Below are lines of data; restate word for word those running from the line containing "yellow truck: 1 -> 4" to the line containing "black pot: 5 -> 6", inclusive, and no others.
====
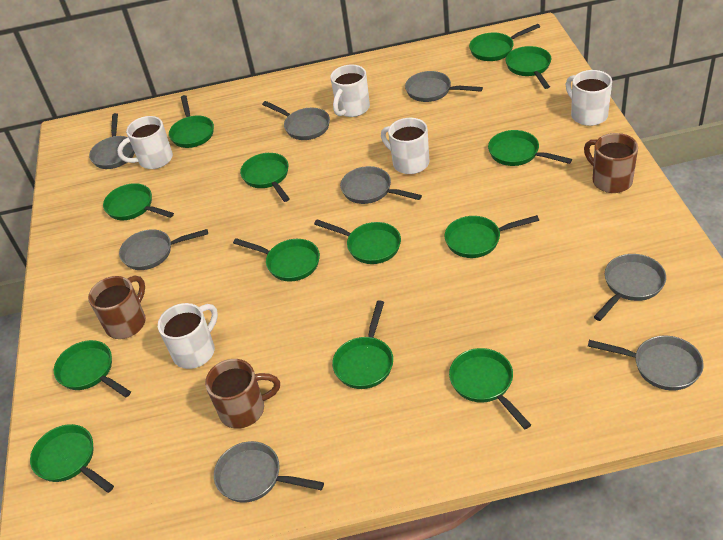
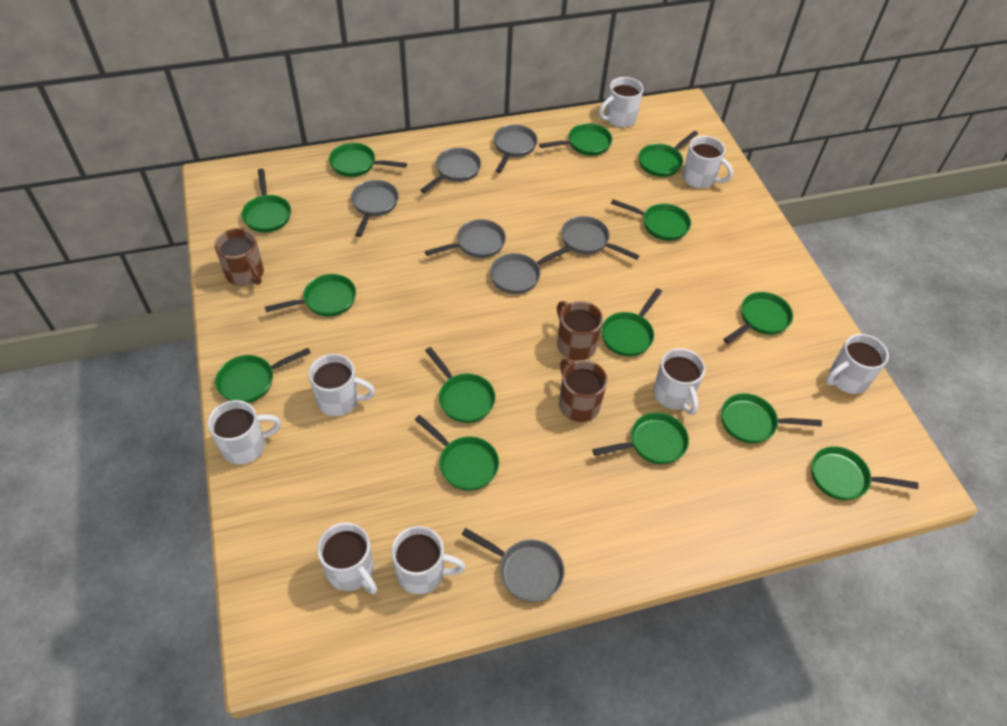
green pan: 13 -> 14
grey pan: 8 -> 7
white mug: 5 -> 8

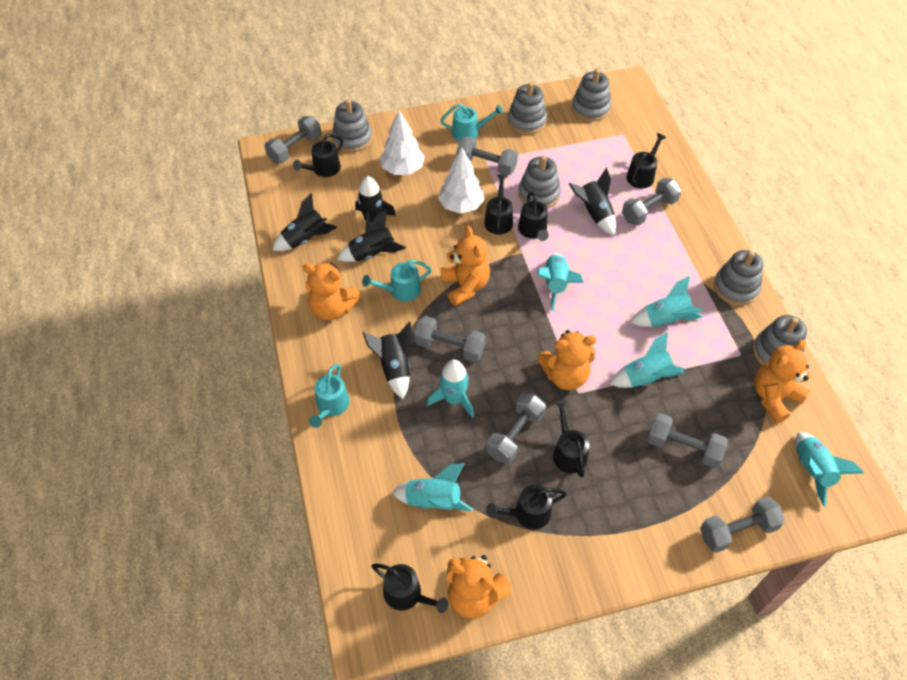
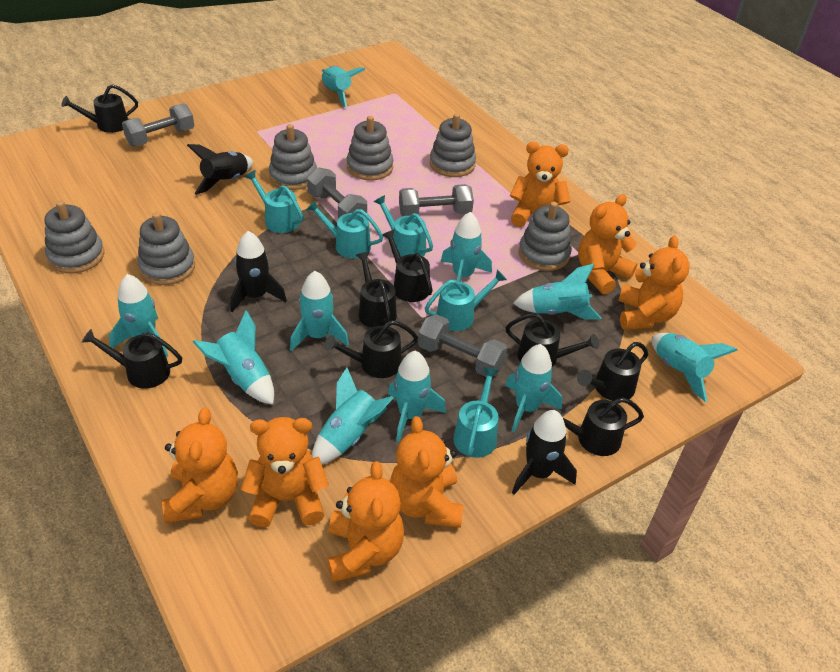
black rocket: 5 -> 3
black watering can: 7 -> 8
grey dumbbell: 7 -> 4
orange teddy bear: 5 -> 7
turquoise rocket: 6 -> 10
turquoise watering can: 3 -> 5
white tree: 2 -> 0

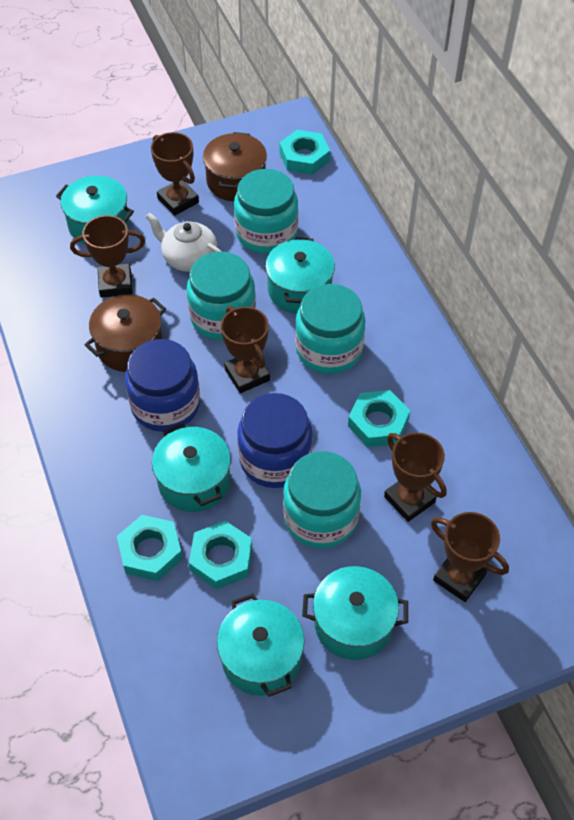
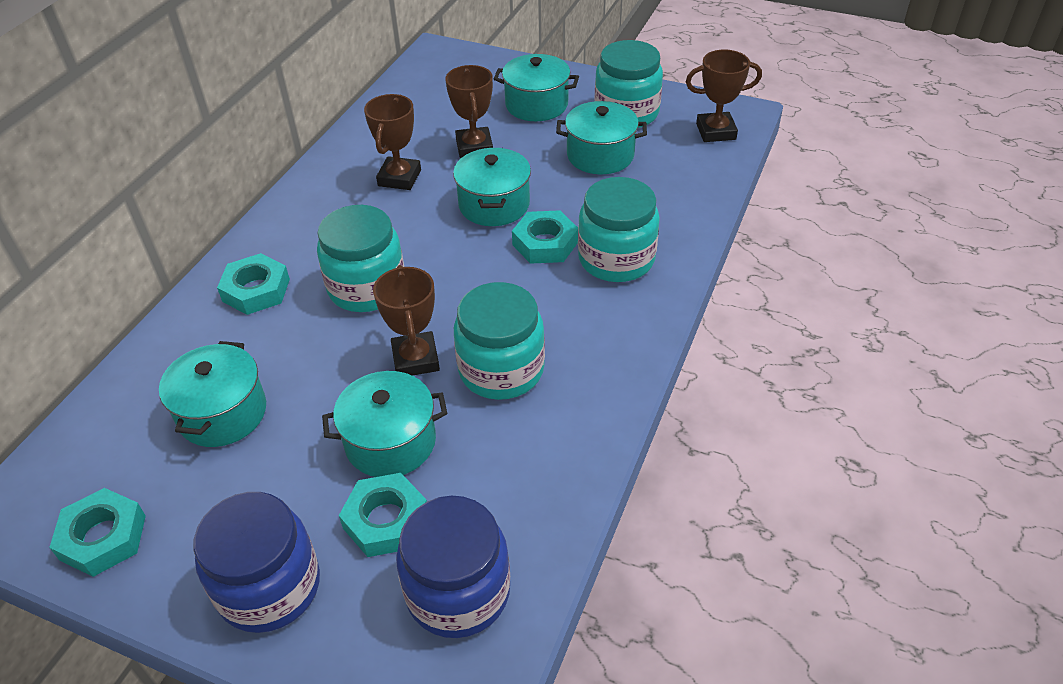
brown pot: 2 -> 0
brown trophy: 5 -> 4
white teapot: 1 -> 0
====
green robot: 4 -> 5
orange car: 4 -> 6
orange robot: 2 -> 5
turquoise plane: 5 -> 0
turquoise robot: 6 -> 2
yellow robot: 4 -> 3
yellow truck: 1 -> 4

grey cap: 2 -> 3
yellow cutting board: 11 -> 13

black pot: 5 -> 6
====
## Exercise result
yellow truck: 1 -> 4

grey cap: 2 -> 3
yellow cutting board: 11 -> 13

black pot: 5 -> 6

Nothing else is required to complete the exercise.